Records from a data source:
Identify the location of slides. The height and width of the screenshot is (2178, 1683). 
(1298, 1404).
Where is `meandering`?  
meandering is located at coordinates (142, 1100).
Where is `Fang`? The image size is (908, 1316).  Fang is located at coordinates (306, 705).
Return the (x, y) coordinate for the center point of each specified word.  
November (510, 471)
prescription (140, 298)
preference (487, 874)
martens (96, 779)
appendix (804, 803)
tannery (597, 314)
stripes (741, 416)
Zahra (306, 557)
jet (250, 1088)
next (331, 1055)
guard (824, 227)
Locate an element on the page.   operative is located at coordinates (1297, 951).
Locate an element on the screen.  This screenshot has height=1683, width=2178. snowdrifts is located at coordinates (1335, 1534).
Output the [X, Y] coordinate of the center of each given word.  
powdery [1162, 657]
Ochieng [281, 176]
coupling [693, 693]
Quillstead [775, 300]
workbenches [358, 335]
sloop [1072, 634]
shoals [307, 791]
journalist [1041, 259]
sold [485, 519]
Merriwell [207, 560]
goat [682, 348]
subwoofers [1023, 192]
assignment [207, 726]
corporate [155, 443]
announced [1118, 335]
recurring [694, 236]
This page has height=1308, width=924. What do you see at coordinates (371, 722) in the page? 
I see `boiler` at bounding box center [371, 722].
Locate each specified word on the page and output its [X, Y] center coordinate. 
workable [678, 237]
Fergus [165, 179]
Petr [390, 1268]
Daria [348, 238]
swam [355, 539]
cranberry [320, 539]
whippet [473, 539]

Exercise directions: Update the listing above by replacing every "word" with "term", leaving all other text unchanged.

Written reply:
Identify the location of slides. The height and width of the screenshot is (2178, 1683). 
(1298, 1404).
Where is `meandering`?  
meandering is located at coordinates (142, 1100).
Where is `Fang`? The image size is (908, 1316).  Fang is located at coordinates (306, 705).
Return the (x, y) coordinate for the center point of each specified term.  
November (510, 471)
prescription (140, 298)
preference (487, 874)
martens (96, 779)
appendix (804, 803)
tannery (597, 314)
stripes (741, 416)
Zahra (306, 557)
jet (250, 1088)
next (331, 1055)
guard (824, 227)
Locate an element on the page.   operative is located at coordinates (1297, 951).
Locate an element on the screen.  This screenshot has height=1683, width=2178. snowdrifts is located at coordinates (1335, 1534).
Output the [X, Y] coordinate of the center of each given term.  
powdery [1162, 657]
Ochieng [281, 176]
coupling [693, 693]
Quillstead [775, 300]
workbenches [358, 335]
sloop [1072, 634]
shoals [307, 791]
journalist [1041, 259]
sold [485, 519]
Merriwell [207, 560]
goat [682, 348]
subwoofers [1023, 192]
assignment [207, 726]
corporate [155, 443]
announced [1118, 335]
recurring [694, 236]
This page has height=1308, width=924. What do you see at coordinates (371, 722) in the page? 
I see `boiler` at bounding box center [371, 722].
Locate each specified term on the page and output its [X, Y] center coordinate. 
workable [678, 237]
Fergus [165, 179]
Petr [390, 1268]
Daria [348, 238]
swam [355, 539]
cranberry [320, 539]
whippet [473, 539]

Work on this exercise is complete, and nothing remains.